▶ [Source data]
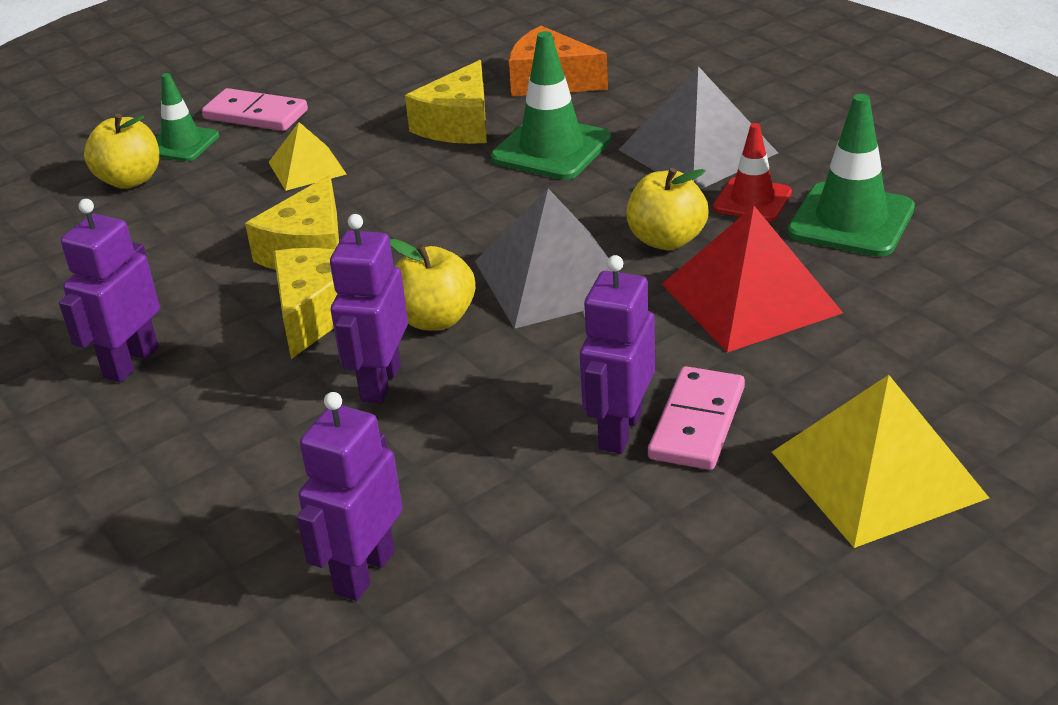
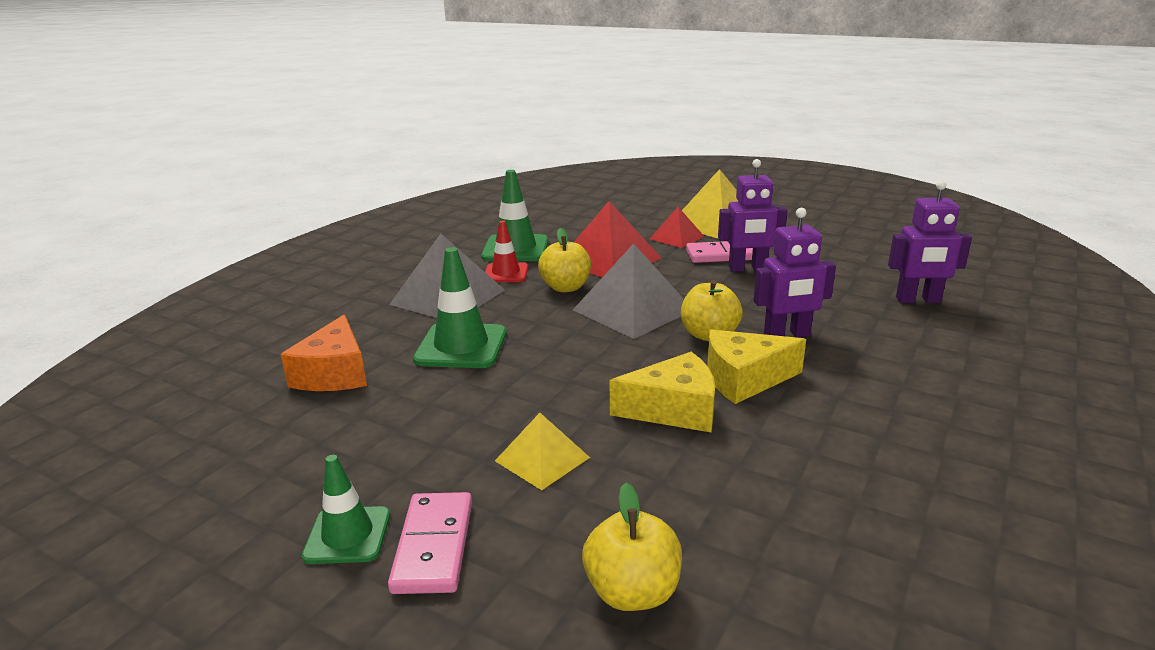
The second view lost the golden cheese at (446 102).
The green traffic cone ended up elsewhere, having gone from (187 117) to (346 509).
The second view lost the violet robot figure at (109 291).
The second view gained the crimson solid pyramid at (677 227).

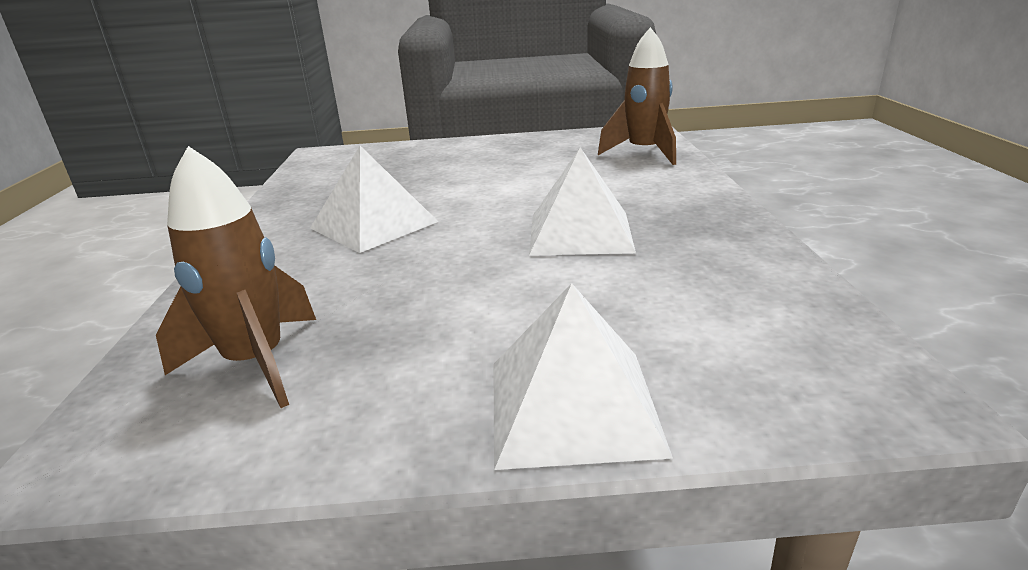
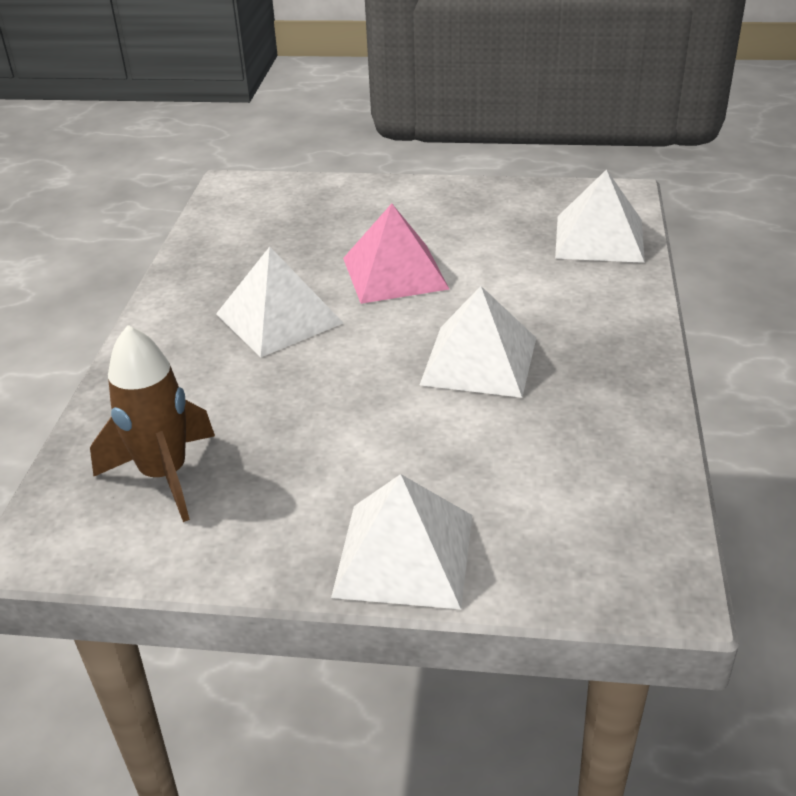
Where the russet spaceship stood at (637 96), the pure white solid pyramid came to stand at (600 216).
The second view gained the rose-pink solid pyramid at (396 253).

▶ [Problem] What is needed is a word-for-word copy of the records above, excluding pictures.

▶ [Task response]
The second view lost the golden cheese at (446 102).
The green traffic cone ended up elsewhere, having gone from (187 117) to (346 509).
The second view lost the violet robot figure at (109 291).
The second view gained the crimson solid pyramid at (677 227).

Where the russet spaceship stood at (637 96), the pure white solid pyramid came to stand at (600 216).
The second view gained the rose-pink solid pyramid at (396 253).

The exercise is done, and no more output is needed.